What you are asked to do: Using the records below, output the stretch that opens with the line containing "[251 317 373 448]" and closes with the line containing "[682 456 750 554]", exactly and including both lines, with nothing more.

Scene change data
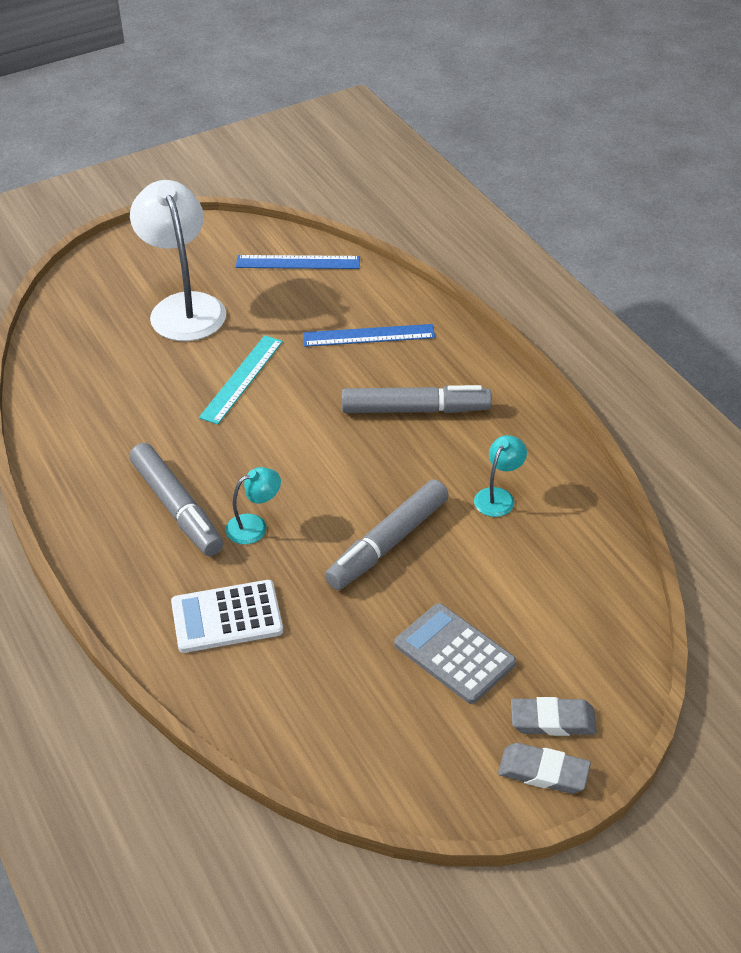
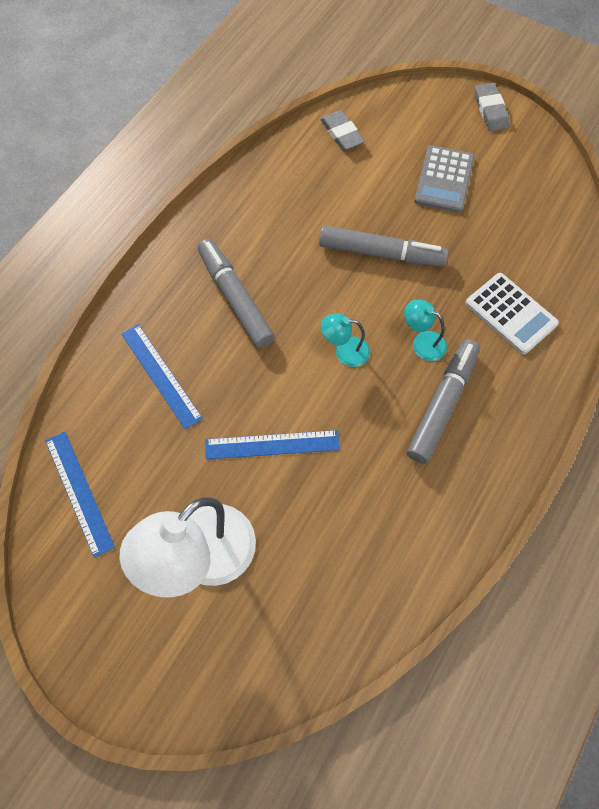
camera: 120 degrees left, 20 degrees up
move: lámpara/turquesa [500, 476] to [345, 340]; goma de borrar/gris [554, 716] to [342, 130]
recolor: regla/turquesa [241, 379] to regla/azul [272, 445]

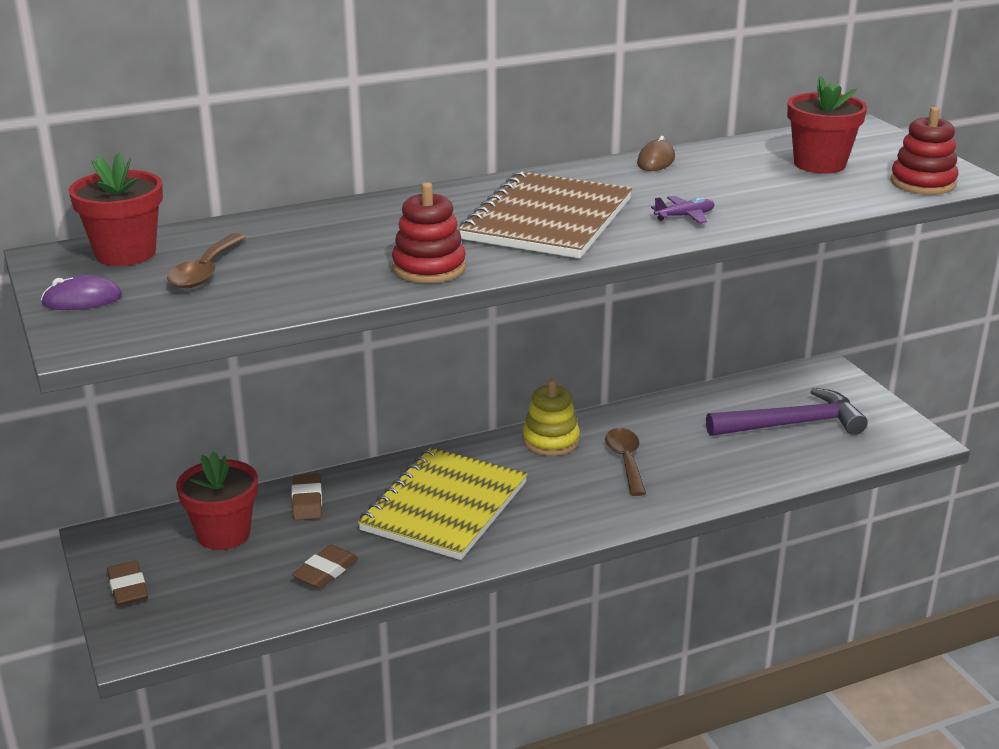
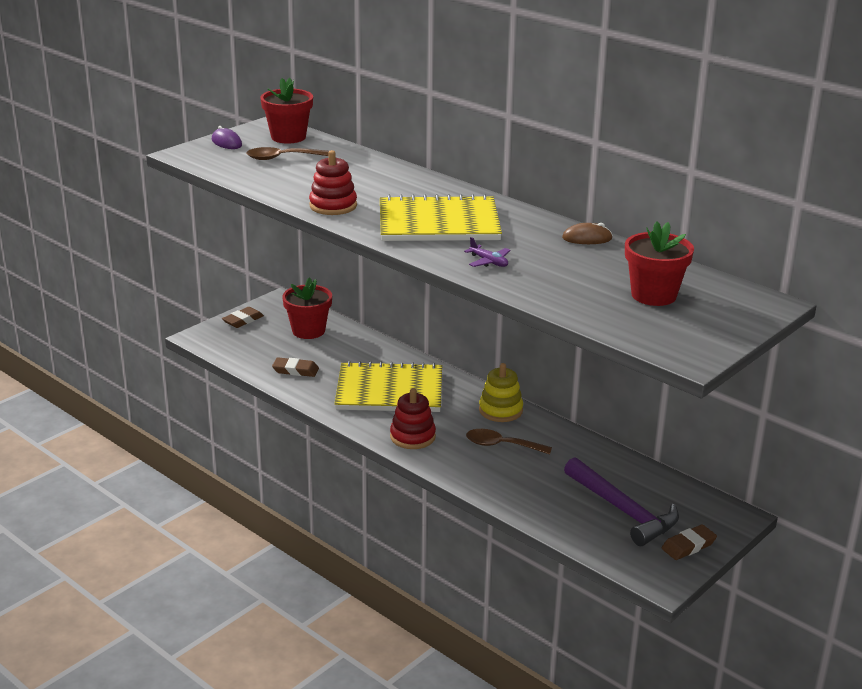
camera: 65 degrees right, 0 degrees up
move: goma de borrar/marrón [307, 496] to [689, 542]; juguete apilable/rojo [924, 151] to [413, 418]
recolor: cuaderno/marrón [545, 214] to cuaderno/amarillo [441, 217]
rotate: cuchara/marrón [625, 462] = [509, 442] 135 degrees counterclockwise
--
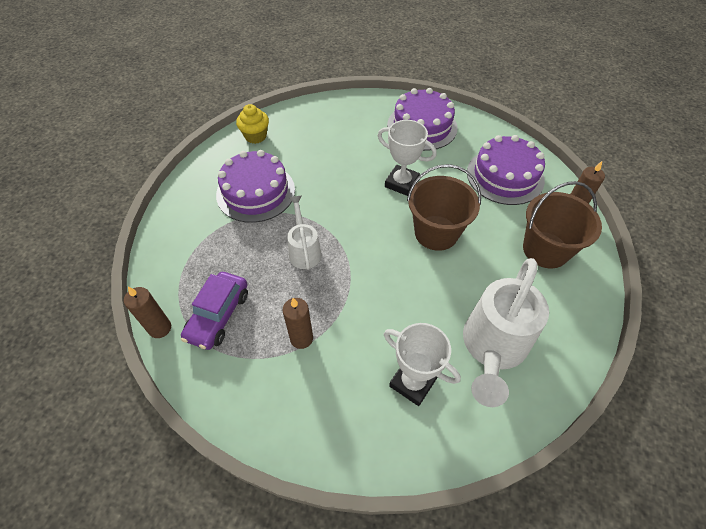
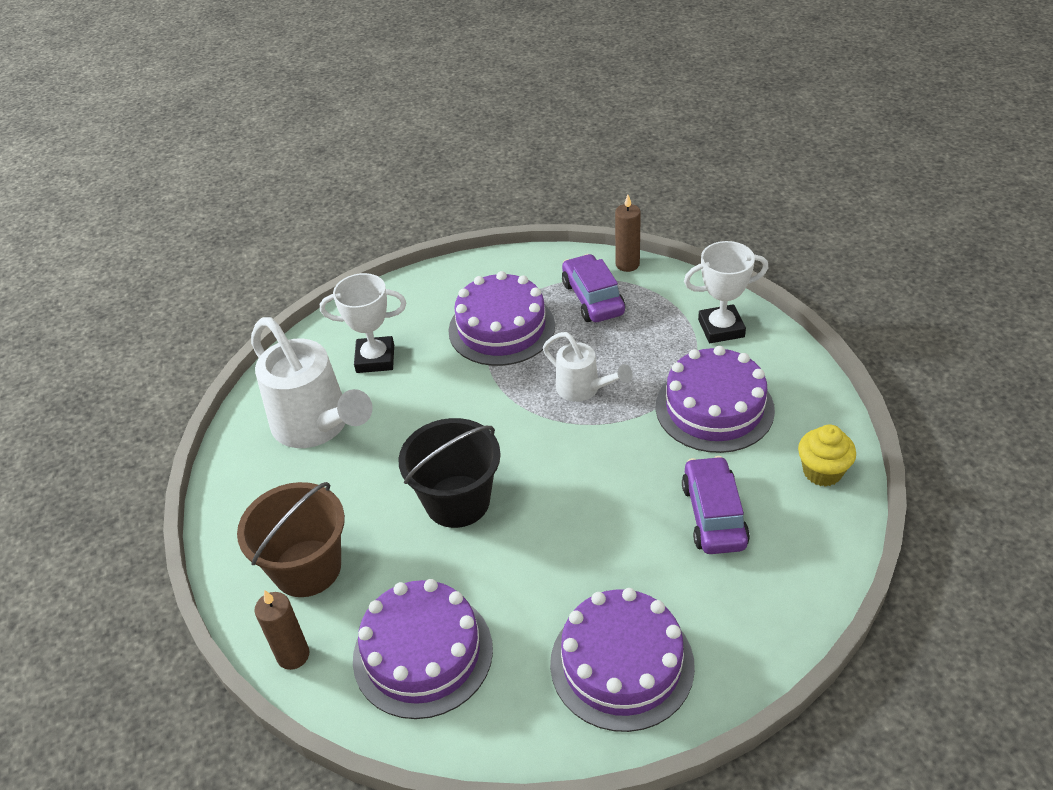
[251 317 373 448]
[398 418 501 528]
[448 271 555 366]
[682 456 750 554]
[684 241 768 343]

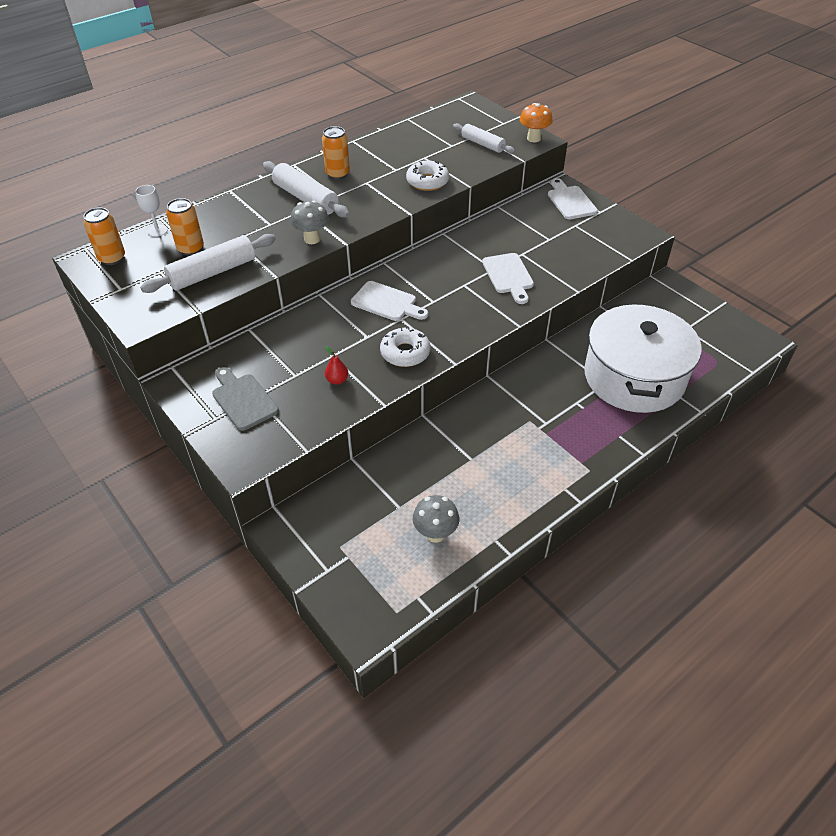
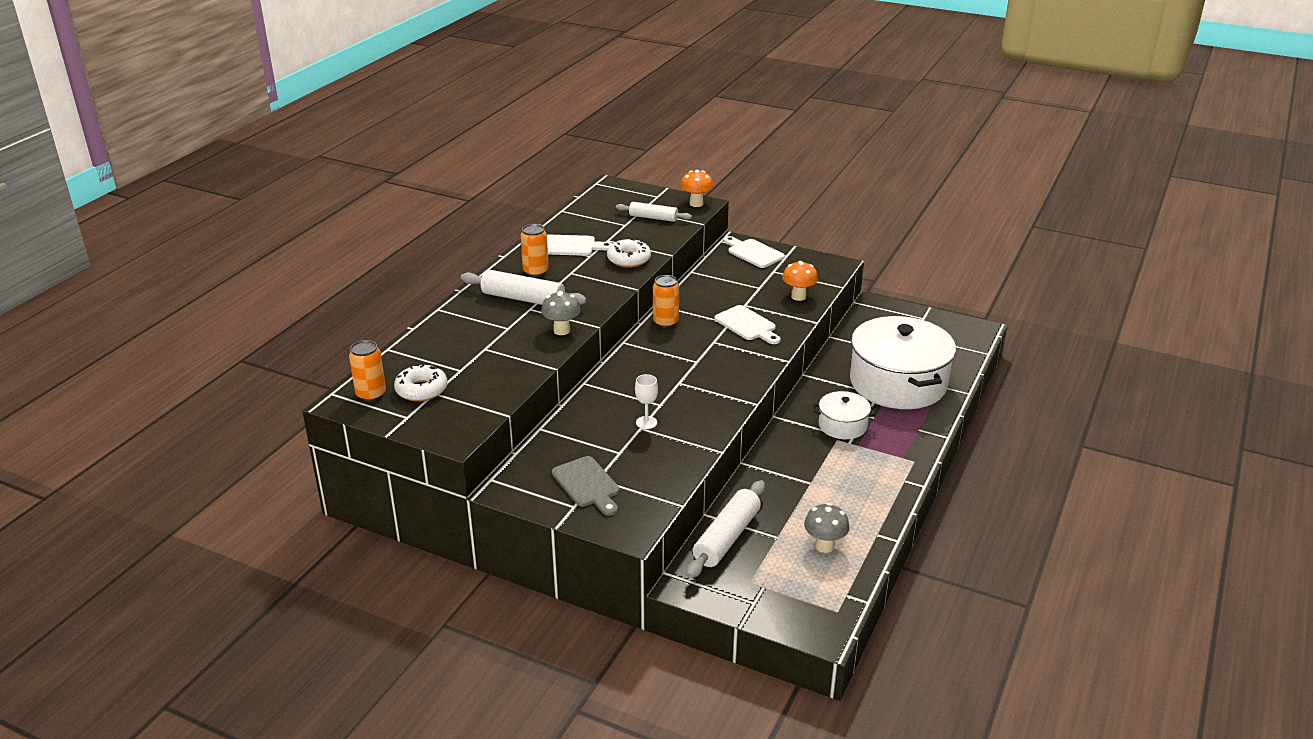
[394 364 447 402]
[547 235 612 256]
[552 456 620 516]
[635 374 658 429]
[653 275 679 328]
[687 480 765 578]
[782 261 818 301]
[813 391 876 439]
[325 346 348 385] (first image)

Expected output:
[251 317 373 448]
[398 418 501 528]
[448 271 555 366]
[682 456 750 554]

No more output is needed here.